__Work to be completed__: List every line of the entries below that contains the string "grace", copying each such line whole.

Entries from a dataset:
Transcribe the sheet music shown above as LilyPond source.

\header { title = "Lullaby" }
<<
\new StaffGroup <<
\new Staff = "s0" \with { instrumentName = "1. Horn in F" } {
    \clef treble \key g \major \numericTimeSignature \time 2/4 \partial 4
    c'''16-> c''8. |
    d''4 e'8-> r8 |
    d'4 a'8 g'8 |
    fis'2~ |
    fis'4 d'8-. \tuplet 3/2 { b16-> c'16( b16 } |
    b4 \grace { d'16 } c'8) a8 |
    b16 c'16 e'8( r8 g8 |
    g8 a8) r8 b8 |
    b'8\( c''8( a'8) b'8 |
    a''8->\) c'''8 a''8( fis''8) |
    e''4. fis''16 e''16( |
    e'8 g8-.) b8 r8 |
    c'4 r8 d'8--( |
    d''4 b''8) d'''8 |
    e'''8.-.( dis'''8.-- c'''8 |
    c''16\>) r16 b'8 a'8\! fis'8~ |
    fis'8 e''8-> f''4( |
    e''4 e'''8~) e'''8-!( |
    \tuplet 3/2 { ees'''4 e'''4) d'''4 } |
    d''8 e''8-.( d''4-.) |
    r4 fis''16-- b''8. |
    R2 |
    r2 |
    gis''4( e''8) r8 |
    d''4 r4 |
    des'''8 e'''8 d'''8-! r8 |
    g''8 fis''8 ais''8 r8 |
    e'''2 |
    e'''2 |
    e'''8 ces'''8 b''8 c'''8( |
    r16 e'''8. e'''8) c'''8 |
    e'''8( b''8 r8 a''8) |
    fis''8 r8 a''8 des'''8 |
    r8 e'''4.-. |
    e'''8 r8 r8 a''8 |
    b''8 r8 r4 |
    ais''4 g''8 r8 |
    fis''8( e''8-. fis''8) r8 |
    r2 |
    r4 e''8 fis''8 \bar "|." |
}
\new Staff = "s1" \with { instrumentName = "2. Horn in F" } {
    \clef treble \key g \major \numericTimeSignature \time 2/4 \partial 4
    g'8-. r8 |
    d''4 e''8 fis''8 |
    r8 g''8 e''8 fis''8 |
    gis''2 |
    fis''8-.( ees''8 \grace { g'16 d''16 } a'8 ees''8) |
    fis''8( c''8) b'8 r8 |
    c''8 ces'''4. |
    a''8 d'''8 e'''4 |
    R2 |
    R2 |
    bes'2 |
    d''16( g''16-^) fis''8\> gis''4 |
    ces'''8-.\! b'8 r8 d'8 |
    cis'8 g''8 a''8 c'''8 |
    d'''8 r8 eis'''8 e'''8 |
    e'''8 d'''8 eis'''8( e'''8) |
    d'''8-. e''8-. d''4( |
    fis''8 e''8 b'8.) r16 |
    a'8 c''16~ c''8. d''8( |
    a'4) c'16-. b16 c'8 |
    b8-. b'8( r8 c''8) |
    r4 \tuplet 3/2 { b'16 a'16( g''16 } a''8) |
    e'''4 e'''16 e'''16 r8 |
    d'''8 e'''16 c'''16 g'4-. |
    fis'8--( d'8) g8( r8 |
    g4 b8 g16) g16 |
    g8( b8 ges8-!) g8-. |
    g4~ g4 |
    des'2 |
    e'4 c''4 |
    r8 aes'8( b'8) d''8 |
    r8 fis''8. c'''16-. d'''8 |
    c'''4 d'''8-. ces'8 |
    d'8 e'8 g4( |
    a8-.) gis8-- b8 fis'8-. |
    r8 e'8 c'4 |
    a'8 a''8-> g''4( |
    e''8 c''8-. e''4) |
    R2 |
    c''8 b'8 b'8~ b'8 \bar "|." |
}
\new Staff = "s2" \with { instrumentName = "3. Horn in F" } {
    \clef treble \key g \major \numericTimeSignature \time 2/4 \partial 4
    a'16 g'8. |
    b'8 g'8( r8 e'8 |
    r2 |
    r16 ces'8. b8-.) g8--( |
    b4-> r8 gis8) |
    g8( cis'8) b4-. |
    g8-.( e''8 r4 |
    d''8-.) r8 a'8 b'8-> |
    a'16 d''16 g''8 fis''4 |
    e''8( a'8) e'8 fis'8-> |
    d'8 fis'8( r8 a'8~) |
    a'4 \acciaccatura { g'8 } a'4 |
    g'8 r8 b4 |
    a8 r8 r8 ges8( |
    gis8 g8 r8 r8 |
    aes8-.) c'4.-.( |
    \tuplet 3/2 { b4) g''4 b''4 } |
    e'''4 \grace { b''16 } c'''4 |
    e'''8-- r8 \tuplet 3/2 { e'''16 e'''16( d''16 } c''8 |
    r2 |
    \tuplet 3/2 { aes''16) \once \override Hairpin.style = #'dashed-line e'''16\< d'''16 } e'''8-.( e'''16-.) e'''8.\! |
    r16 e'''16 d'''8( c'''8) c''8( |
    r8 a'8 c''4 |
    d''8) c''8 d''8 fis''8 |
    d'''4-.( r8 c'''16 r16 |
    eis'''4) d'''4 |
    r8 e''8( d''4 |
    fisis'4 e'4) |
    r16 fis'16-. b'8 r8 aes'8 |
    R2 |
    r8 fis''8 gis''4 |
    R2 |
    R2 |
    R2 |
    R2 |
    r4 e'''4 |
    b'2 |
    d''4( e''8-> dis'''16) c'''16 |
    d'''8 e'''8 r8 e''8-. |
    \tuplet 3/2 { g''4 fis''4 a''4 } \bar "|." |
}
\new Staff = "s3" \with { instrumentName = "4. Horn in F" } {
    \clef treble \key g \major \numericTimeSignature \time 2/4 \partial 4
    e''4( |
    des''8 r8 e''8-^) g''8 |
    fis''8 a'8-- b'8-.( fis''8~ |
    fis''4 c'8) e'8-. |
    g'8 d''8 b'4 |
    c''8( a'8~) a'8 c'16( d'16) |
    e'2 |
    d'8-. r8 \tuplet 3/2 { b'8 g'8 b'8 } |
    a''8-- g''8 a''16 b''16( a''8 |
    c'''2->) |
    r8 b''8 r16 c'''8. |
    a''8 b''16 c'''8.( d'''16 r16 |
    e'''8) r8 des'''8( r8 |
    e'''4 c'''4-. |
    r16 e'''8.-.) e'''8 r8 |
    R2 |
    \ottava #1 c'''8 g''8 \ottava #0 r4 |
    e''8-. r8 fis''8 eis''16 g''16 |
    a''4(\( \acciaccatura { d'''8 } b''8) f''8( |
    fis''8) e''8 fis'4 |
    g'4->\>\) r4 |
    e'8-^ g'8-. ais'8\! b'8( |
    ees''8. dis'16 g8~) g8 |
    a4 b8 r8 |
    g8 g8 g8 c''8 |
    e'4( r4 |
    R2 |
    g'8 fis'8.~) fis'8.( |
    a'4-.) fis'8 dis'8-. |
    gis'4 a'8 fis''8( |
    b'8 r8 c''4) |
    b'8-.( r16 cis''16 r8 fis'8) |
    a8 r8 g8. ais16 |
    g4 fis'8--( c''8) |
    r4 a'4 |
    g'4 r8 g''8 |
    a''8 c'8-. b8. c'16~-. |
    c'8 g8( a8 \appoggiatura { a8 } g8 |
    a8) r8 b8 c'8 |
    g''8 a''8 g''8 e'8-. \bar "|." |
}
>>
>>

__Final answer__:
    b4 \grace { d'16 } c'8) a8 |
    fis''8-.( ees''8 \grace { g'16 d''16 } a'8 ees''8) |
    e'''4 \grace { b''16 } c'''4 |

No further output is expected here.